*Directions:* Starting from the line with "purple house [139,337,190,387]", please copy exactly every line to the end of the listing, but not the pictures.

Top of The input

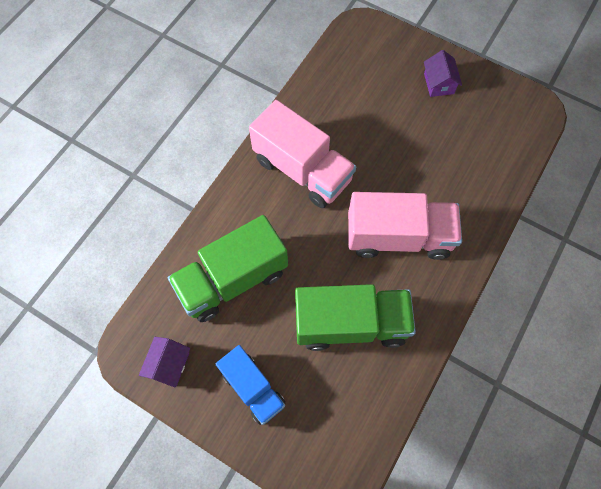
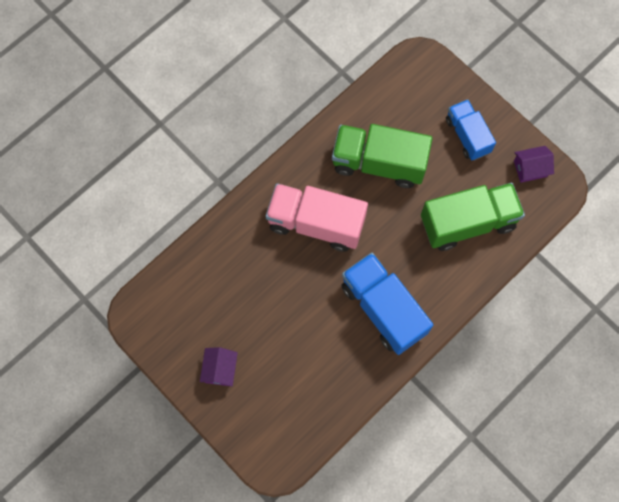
camera: 165 degrees left, 5 degrees up
purple house [139,337,190,387] -> purple house turned 45 degrees clockwise [514,146,554,183]
pink truck [249,100,356,208] -> blue truck [341,253,433,355]

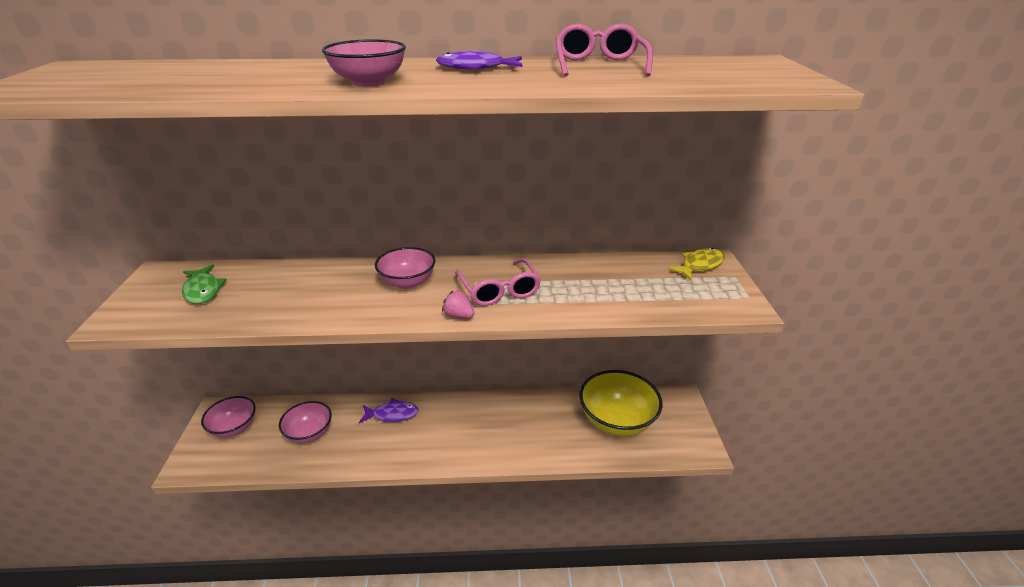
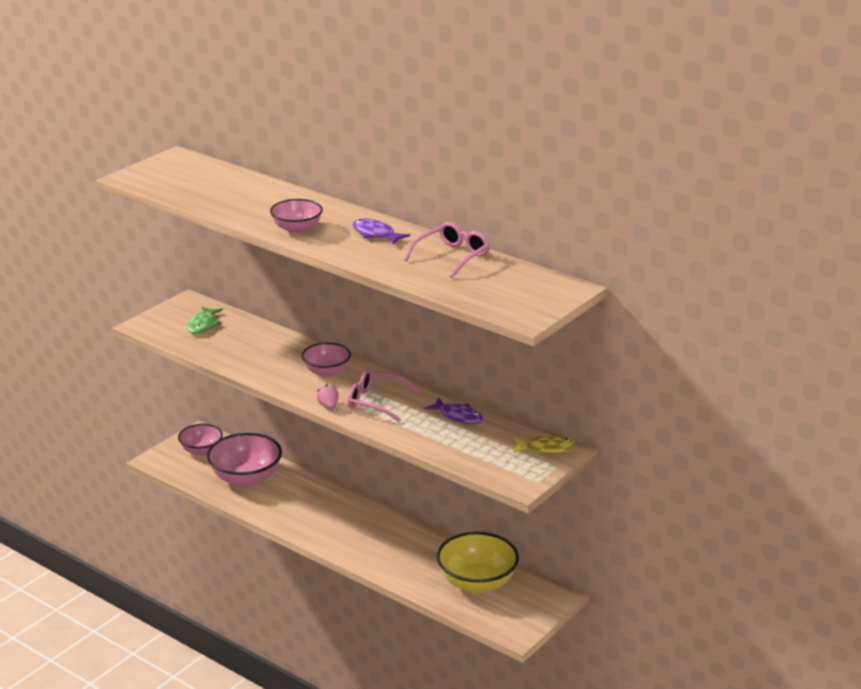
camera: 40 degrees right, 5 degrees down
pink bowl [279,401,332,443] -> pink bowl [207,433,282,487], size x1.64
purple fish [359,398,419,423] -> purple fish moved to [424,398,483,424]
pink glasses [455,258,541,306] -> pink glasses turned 90 degrees clockwise [347,369,421,422]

Bottom of The input

*Completed exercise:*
purple house [139,337,190,387] -> purple house turned 45 degrees clockwise [514,146,554,183]
pink truck [249,100,356,208] -> blue truck [341,253,433,355]

camera: 40 degrees right, 5 degrees down
pink bowl [279,401,332,443] -> pink bowl [207,433,282,487], size x1.64
purple fish [359,398,419,423] -> purple fish moved to [424,398,483,424]
pink glasses [455,258,541,306] -> pink glasses turned 90 degrees clockwise [347,369,421,422]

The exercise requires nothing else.